Find the "C6: none -> 22nF (GND, W5)" line in the records below and repeat it and every later line exactly, up to the last; do not include pictures.

##### Input records #####

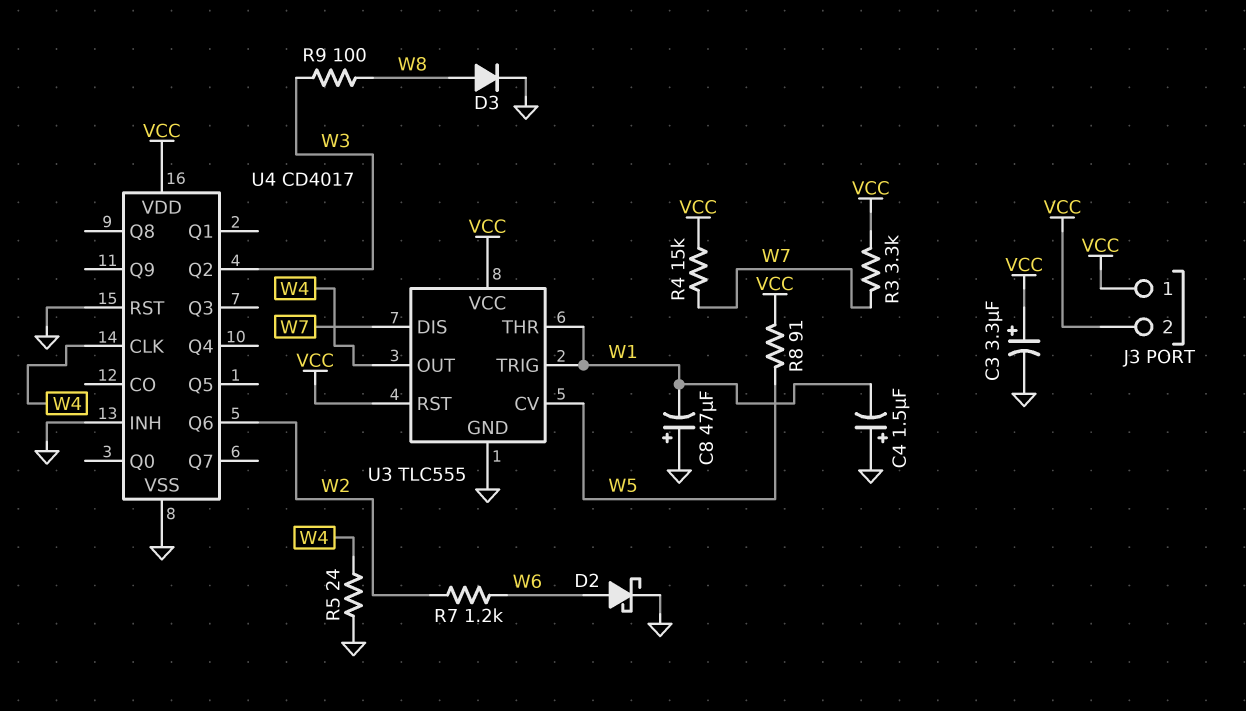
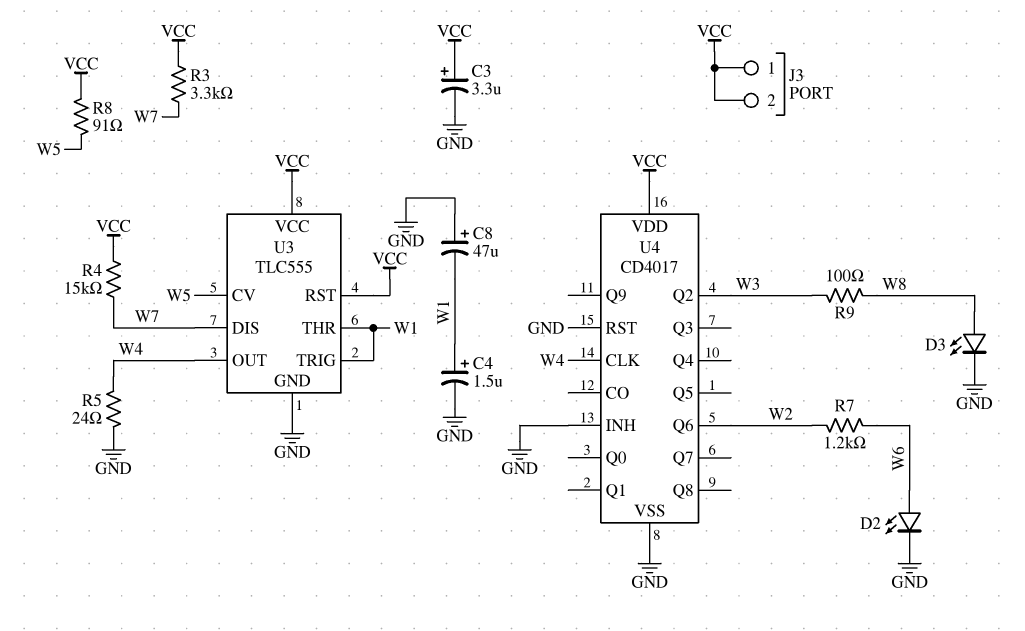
C4: 1.5uF (plus GND, minus W1) -> 1.5uF (plus W1, minus GND)
D2: schottky (A W6, K GND) -> LED (A W6, K GND)
D3: diode (A W8, K GND) -> LED (A W8, K GND)

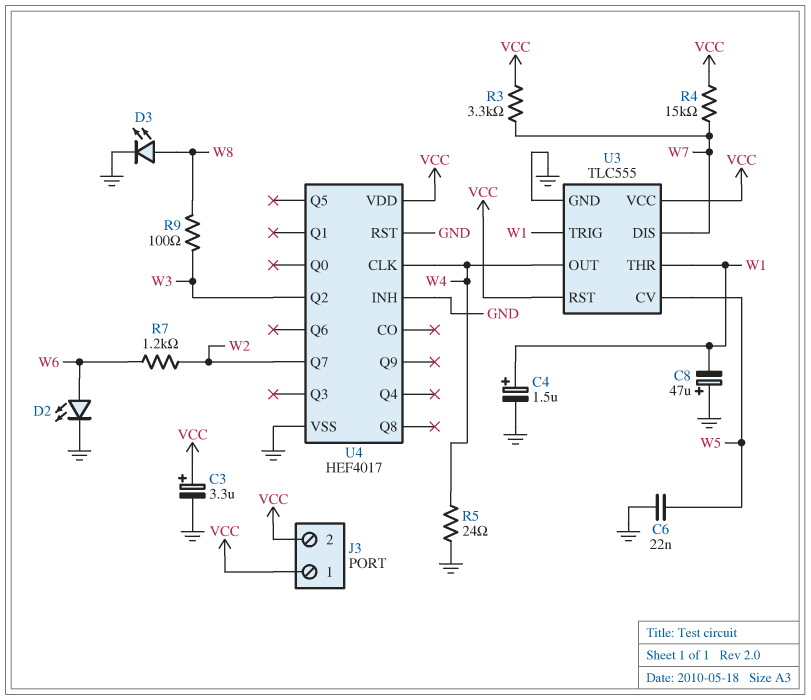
C6: none -> 22nF (GND, W5)
R8: 91 (VCC, W5) -> none
U4: CD4017 -> HEF4017
U4 pin Q6: W2 -> none
U4 pin Q7: none -> W2

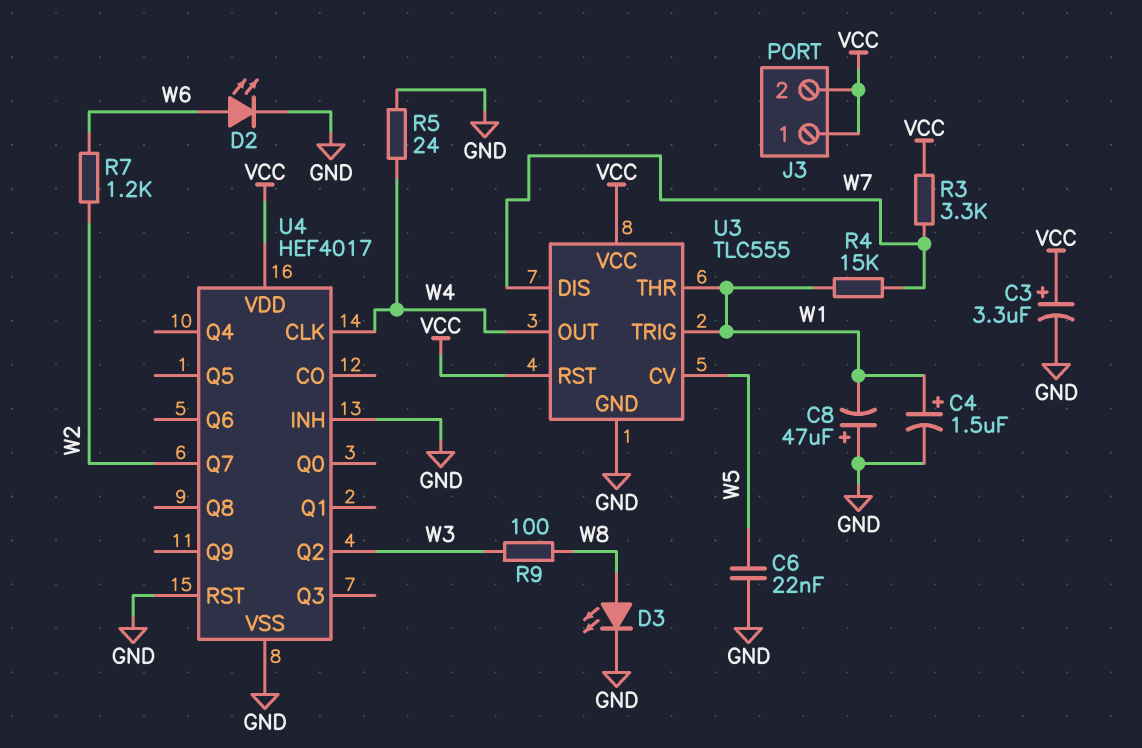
R4: 15k (VCC, W7) -> 15k (W1, W7)

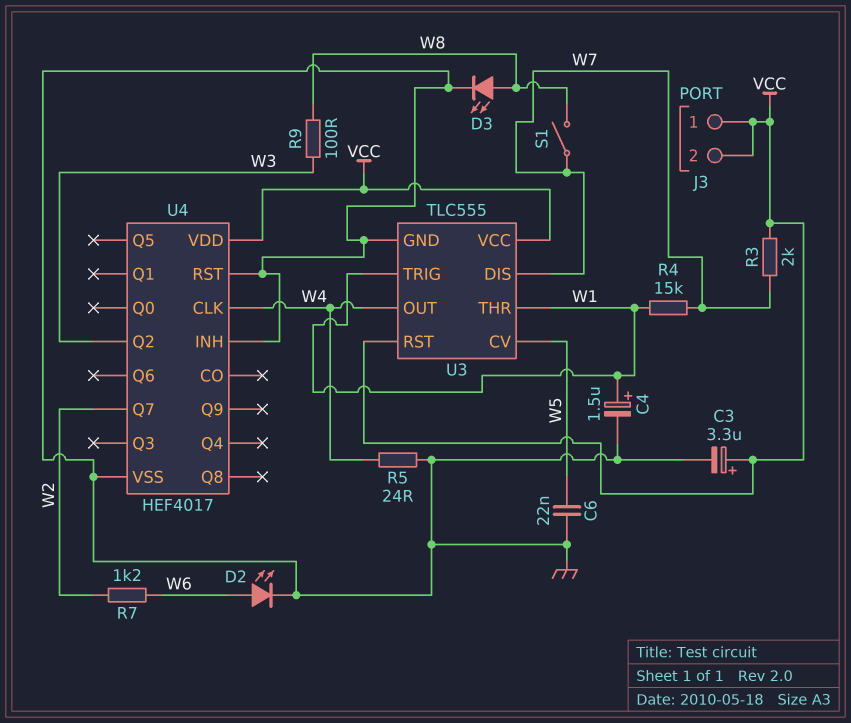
C8: 47uF (plus GND, minus W1) -> none
R3: 3.3k (VCC, W7) -> 2k (VCC, W7)
S1: none -> switch (W7, W8)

#####

Response for this exercise:
C6: none -> 22nF (GND, W5)
R8: 91 (VCC, W5) -> none
U4: CD4017 -> HEF4017
U4 pin Q6: W2 -> none
U4 pin Q7: none -> W2

R4: 15k (VCC, W7) -> 15k (W1, W7)

C8: 47uF (plus GND, minus W1) -> none
R3: 3.3k (VCC, W7) -> 2k (VCC, W7)
S1: none -> switch (W7, W8)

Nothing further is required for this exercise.